_Work required_: When you repeat the material, keep each line exact and omit the pictures.

--- START ---

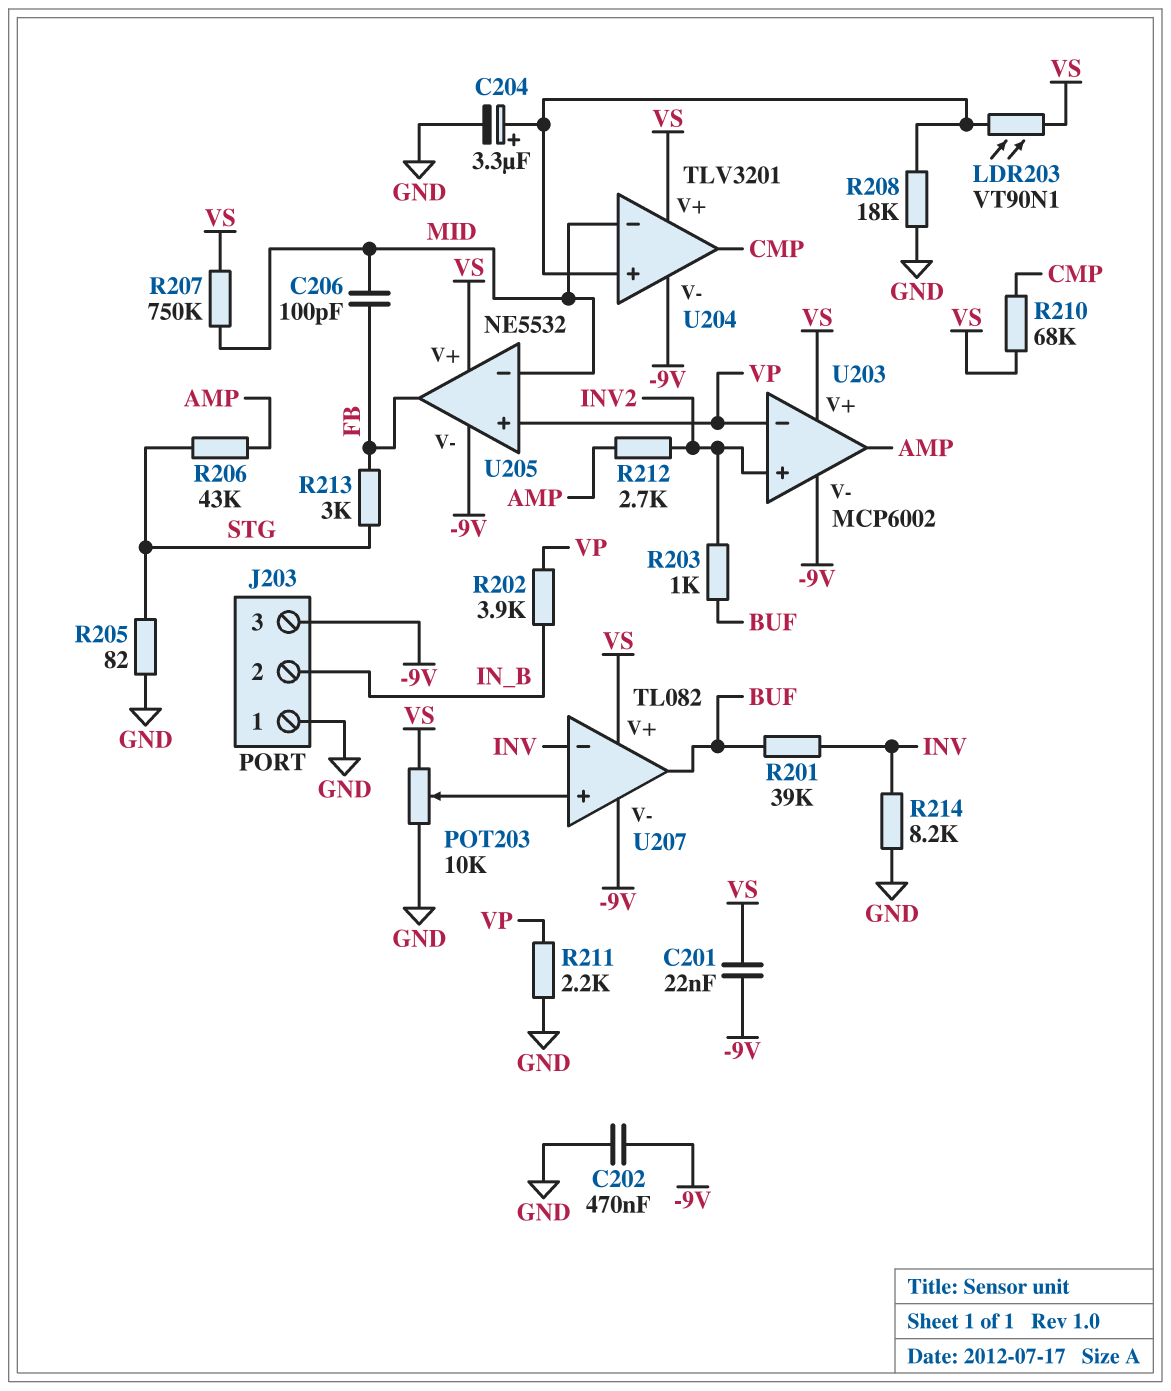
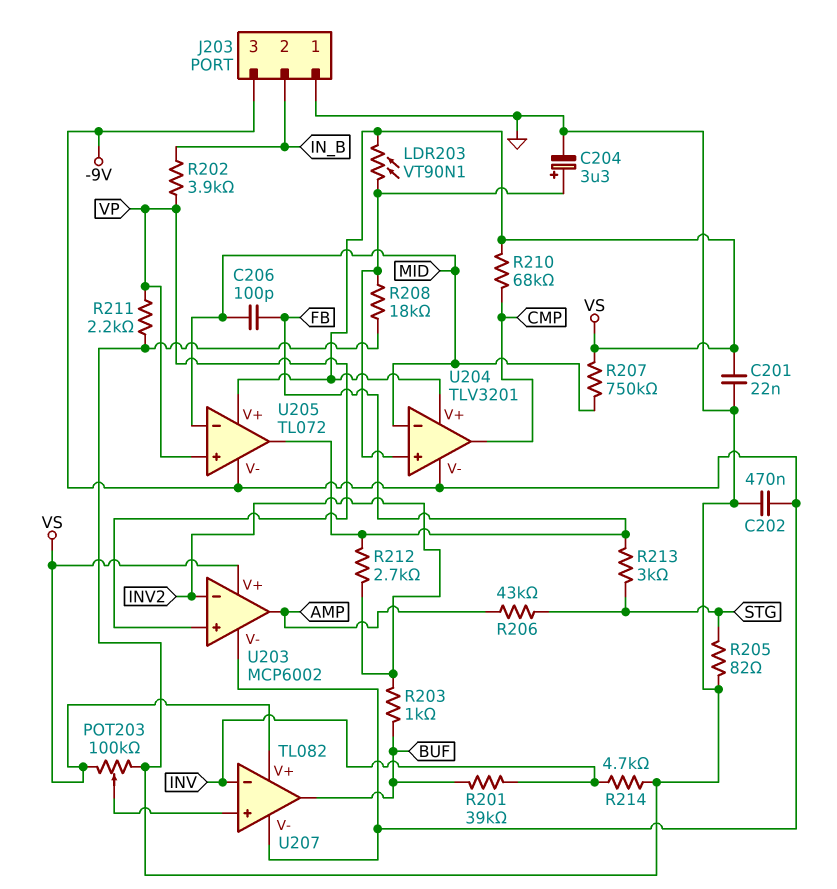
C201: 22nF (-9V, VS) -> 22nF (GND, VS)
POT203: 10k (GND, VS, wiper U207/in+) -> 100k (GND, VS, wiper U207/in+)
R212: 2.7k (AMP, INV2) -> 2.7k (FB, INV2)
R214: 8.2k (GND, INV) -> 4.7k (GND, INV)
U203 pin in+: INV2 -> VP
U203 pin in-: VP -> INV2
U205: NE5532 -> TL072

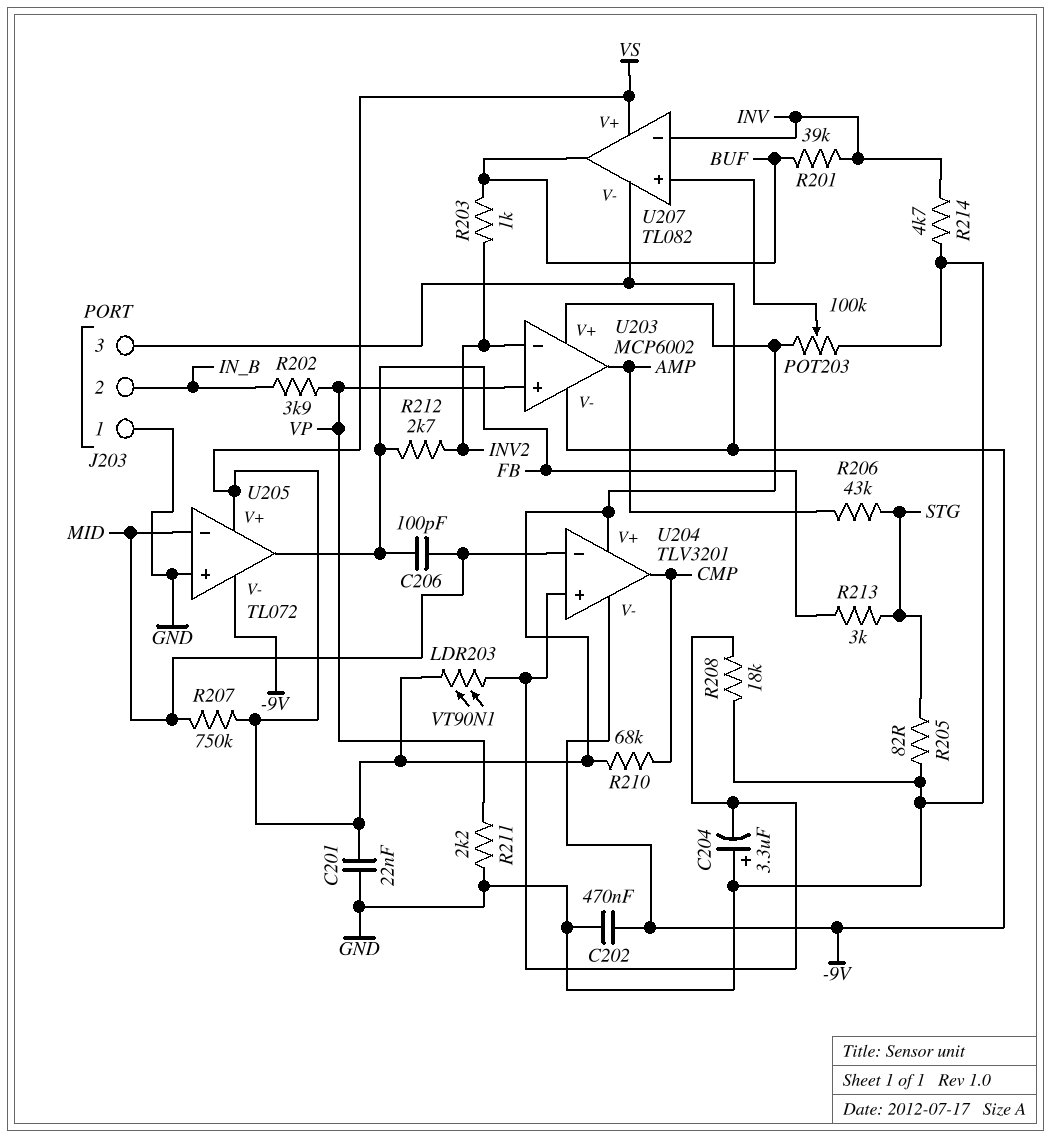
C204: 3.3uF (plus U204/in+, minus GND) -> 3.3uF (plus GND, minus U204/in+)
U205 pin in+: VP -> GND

--- END ---

_Result of this task_:
C201: 22nF (-9V, VS) -> 22nF (GND, VS)
POT203: 10k (GND, VS, wiper U207/in+) -> 100k (GND, VS, wiper U207/in+)
R212: 2.7k (AMP, INV2) -> 2.7k (FB, INV2)
R214: 8.2k (GND, INV) -> 4.7k (GND, INV)
U203 pin in+: INV2 -> VP
U203 pin in-: VP -> INV2
U205: NE5532 -> TL072

C204: 3.3uF (plus U204/in+, minus GND) -> 3.3uF (plus GND, minus U204/in+)
U205 pin in+: VP -> GND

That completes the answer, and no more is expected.